Exercise requirements
Rewrite the entries below with "Lauraceae" swapped for "the laurel family" wherever it occurs, leaving every other character as it is.

# START OF Supplied records

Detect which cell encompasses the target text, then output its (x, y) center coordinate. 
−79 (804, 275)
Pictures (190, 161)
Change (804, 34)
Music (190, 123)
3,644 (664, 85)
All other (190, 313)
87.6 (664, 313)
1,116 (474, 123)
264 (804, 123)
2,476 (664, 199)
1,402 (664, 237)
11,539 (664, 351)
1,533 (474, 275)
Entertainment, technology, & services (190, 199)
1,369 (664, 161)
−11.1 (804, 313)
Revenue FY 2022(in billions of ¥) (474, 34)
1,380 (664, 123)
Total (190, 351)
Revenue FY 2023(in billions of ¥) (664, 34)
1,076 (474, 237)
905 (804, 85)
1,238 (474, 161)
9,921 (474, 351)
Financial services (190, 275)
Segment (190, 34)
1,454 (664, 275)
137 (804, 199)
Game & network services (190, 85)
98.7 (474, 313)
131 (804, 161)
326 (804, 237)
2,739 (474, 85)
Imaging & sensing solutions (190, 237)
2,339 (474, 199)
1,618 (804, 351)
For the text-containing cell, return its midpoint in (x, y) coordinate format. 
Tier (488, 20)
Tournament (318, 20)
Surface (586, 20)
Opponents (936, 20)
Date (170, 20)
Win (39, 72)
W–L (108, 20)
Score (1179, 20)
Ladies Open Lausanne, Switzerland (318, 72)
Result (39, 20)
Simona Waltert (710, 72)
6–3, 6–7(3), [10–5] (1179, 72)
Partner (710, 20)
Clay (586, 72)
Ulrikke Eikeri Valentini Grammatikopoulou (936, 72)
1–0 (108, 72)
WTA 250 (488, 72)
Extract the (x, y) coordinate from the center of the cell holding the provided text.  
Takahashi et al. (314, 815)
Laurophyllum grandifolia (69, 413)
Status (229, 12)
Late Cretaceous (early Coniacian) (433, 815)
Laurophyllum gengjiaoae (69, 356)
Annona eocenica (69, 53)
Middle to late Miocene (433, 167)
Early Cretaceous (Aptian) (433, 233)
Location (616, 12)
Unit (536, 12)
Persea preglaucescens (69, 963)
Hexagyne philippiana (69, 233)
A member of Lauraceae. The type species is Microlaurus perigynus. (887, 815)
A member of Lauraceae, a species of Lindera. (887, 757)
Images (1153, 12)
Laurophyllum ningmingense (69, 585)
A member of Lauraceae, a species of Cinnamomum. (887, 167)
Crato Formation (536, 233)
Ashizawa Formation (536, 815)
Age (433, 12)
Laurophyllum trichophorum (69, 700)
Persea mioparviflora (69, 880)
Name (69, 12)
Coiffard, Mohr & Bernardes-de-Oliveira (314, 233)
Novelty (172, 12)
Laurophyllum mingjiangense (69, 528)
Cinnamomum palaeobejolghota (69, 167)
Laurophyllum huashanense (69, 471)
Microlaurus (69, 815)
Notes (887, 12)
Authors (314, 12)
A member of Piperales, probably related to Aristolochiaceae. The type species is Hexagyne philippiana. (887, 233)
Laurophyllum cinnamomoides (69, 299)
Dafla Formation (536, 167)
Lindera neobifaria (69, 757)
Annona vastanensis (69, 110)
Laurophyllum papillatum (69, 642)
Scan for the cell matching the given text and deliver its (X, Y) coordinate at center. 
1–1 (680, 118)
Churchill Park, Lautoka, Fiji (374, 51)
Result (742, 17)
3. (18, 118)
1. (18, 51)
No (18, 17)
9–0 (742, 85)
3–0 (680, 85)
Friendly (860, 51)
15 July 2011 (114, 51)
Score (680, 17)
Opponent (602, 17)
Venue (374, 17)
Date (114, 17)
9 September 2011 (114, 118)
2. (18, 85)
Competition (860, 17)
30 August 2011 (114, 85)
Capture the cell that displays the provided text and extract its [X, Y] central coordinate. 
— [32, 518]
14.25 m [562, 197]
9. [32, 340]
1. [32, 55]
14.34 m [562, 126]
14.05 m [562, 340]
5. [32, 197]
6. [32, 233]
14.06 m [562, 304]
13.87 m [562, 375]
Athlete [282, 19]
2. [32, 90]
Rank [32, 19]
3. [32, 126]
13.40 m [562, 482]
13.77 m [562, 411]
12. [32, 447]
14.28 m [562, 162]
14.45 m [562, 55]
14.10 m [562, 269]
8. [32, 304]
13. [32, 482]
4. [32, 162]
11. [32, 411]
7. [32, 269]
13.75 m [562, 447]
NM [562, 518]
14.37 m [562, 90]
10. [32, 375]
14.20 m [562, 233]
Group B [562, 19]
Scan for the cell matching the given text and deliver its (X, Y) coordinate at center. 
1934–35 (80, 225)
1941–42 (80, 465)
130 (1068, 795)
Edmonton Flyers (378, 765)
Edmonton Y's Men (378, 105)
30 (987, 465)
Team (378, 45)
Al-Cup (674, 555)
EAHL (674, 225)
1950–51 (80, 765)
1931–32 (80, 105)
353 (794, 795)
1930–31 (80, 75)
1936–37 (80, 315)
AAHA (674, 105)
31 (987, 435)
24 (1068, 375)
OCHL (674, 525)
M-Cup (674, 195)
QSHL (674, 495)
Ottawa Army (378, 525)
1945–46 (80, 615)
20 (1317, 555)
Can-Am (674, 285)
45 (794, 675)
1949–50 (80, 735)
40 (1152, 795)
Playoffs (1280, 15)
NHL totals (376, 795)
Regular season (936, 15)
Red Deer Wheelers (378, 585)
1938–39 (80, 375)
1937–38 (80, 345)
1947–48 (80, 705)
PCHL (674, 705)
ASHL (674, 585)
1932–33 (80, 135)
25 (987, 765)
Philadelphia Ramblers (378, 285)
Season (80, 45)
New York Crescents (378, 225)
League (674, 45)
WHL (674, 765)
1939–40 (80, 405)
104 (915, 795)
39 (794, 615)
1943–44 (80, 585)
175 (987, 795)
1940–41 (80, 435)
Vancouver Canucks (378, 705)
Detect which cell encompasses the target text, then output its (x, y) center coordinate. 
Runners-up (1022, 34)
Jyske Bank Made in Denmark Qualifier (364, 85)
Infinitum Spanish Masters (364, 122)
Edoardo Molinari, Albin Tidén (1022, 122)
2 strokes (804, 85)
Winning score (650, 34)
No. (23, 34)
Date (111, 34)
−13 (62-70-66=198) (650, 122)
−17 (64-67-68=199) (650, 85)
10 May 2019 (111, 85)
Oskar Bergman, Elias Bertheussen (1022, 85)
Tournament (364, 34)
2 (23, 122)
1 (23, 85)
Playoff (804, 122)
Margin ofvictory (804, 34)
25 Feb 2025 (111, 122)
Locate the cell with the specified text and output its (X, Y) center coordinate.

# END OF Supplied records

Task output
Detect which cell encompasses the target text, then output its (x, y) center coordinate. 
−79 (804, 275)
Pictures (190, 161)
Change (804, 34)
Music (190, 123)
3,644 (664, 85)
All other (190, 313)
87.6 (664, 313)
1,116 (474, 123)
264 (804, 123)
2,476 (664, 199)
1,402 (664, 237)
11,539 (664, 351)
1,533 (474, 275)
Entertainment, technology, & services (190, 199)
1,369 (664, 161)
−11.1 (804, 313)
Revenue FY 2022(in billions of ¥) (474, 34)
1,380 (664, 123)
Total (190, 351)
Revenue FY 2023(in billions of ¥) (664, 34)
1,076 (474, 237)
905 (804, 85)
1,238 (474, 161)
9,921 (474, 351)
Financial services (190, 275)
Segment (190, 34)
1,454 (664, 275)
137 (804, 199)
Game & network services (190, 85)
98.7 (474, 313)
131 (804, 161)
326 (804, 237)
2,739 (474, 85)
Imaging & sensing solutions (190, 237)
2,339 (474, 199)
1,618 (804, 351)
For the text-containing cell, return its midpoint in (x, y) coordinate format. 
Tier (488, 20)
Tournament (318, 20)
Surface (586, 20)
Opponents (936, 20)
Date (170, 20)
Win (39, 72)
W–L (108, 20)
Score (1179, 20)
Ladies Open Lausanne, Switzerland (318, 72)
Result (39, 20)
Simona Waltert (710, 72)
6–3, 6–7(3), [10–5] (1179, 72)
Partner (710, 20)
Clay (586, 72)
Ulrikke Eikeri Valentini Grammatikopoulou (936, 72)
1–0 (108, 72)
WTA 250 (488, 72)
Extract the (x, y) coordinate from the center of the cell holding the provided text.  
Takahashi et al. (314, 815)
Laurophyllum grandifolia (69, 413)
Status (229, 12)
Late Cretaceous (early Coniacian) (433, 815)
Laurophyllum gengjiaoae (69, 356)
Annona eocenica (69, 53)
Middle to late Miocene (433, 167)
Early Cretaceous (Aptian) (433, 233)
Location (616, 12)
Unit (536, 12)
Persea preglaucescens (69, 963)
Hexagyne philippiana (69, 233)
A member of the laurel family. The type species is Microlaurus perigynus. (887, 815)
A member of the laurel family, a species of Lindera. (887, 757)
Images (1153, 12)
Laurophyllum ningmingense (69, 585)
A member of the laurel family, a species of Cinnamomum. (887, 167)
Crato Formation (536, 233)
Ashizawa Formation (536, 815)
Age (433, 12)
Laurophyllum trichophorum (69, 700)
Persea mioparviflora (69, 880)
Name (69, 12)
Coiffard, Mohr & Bernardes-de-Oliveira (314, 233)
Novelty (172, 12)
Laurophyllum mingjiangense (69, 528)
Cinnamomum palaeobejolghota (69, 167)
Laurophyllum huashanense (69, 471)
Microlaurus (69, 815)
Notes (887, 12)
Authors (314, 12)
A member of Piperales, probably related to Aristolochiaceae. The type species is Hexagyne philippiana. (887, 233)
Laurophyllum cinnamomoides (69, 299)
Dafla Formation (536, 167)
Lindera neobifaria (69, 757)
Annona vastanensis (69, 110)
Laurophyllum papillatum (69, 642)
Scan for the cell matching the given text and deliver its (X, Y) coordinate at center. 
1–1 (680, 118)
Churchill Park, Lautoka, Fiji (374, 51)
Result (742, 17)
3. (18, 118)
1. (18, 51)
No (18, 17)
9–0 (742, 85)
3–0 (680, 85)
Friendly (860, 51)
15 July 2011 (114, 51)
Score (680, 17)
Opponent (602, 17)
Venue (374, 17)
Date (114, 17)
9 September 2011 (114, 118)
2. (18, 85)
Competition (860, 17)
30 August 2011 (114, 85)
Capture the cell that displays the provided text and extract its [X, Y] central coordinate. 
— [32, 518]
14.25 m [562, 197]
9. [32, 340]
1. [32, 55]
14.34 m [562, 126]
14.05 m [562, 340]
5. [32, 197]
6. [32, 233]
14.06 m [562, 304]
13.87 m [562, 375]
Athlete [282, 19]
2. [32, 90]
Rank [32, 19]
3. [32, 126]
13.40 m [562, 482]
13.77 m [562, 411]
12. [32, 447]
14.28 m [562, 162]
14.45 m [562, 55]
14.10 m [562, 269]
8. [32, 304]
13. [32, 482]
4. [32, 162]
11. [32, 411]
7. [32, 269]
13.75 m [562, 447]
NM [562, 518]
14.37 m [562, 90]
10. [32, 375]
14.20 m [562, 233]
Group B [562, 19]
Scan for the cell matching the given text and deliver its (X, Y) coordinate at center. 
1934–35 (80, 225)
1941–42 (80, 465)
130 (1068, 795)
Edmonton Flyers (378, 765)
Edmonton Y's Men (378, 105)
30 (987, 465)
Team (378, 45)
Al-Cup (674, 555)
EAHL (674, 225)
1950–51 (80, 765)
1931–32 (80, 105)
353 (794, 795)
1930–31 (80, 75)
1936–37 (80, 315)
AAHA (674, 105)
31 (987, 435)
24 (1068, 375)
OCHL (674, 525)
M-Cup (674, 195)
QSHL (674, 495)
Ottawa Army (378, 525)
1945–46 (80, 615)
20 (1317, 555)
Can-Am (674, 285)
45 (794, 675)
1949–50 (80, 735)
40 (1152, 795)
Playoffs (1280, 15)
NHL totals (376, 795)
Regular season (936, 15)
Red Deer Wheelers (378, 585)
1938–39 (80, 375)
1937–38 (80, 345)
1947–48 (80, 705)
PCHL (674, 705)
ASHL (674, 585)
1932–33 (80, 135)
25 (987, 765)
Philadelphia Ramblers (378, 285)
Season (80, 45)
New York Crescents (378, 225)
League (674, 45)
WHL (674, 765)
1939–40 (80, 405)
104 (915, 795)
39 (794, 615)
1943–44 (80, 585)
175 (987, 795)
1940–41 (80, 435)
Vancouver Canucks (378, 705)
Detect which cell encompasses the target text, then output its (x, y) center coordinate. 
Runners-up (1022, 34)
Jyske Bank Made in Denmark Qualifier (364, 85)
Infinitum Spanish Masters (364, 122)
Edoardo Molinari, Albin Tidén (1022, 122)
2 strokes (804, 85)
Winning score (650, 34)
No. (23, 34)
Date (111, 34)
−13 (62-70-66=198) (650, 122)
−17 (64-67-68=199) (650, 85)
10 May 2019 (111, 85)
Oskar Bergman, Elias Bertheussen (1022, 85)
Tournament (364, 34)
2 (23, 122)
1 (23, 85)
Playoff (804, 122)
Margin ofvictory (804, 34)
25 Feb 2025 (111, 122)
Locate the cell with the specified text and output its (X, Y) center coordinate.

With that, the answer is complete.